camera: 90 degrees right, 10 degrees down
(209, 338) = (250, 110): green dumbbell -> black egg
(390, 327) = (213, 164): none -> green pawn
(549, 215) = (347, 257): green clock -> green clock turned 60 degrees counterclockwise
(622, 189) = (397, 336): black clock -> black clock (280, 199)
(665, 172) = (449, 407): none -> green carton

·····

PROBLEM REQUIREMENTS:
Without any alteration, retype all of the material above.

ANSWER:
camera: 90 degrees right, 10 degrees down
(209, 338) = (250, 110): green dumbbell -> black egg
(390, 327) = (213, 164): none -> green pawn
(549, 215) = (347, 257): green clock -> green clock turned 60 degrees counterclockwise
(622, 189) = (397, 336): black clock -> black clock (280, 199)
(665, 172) = (449, 407): none -> green carton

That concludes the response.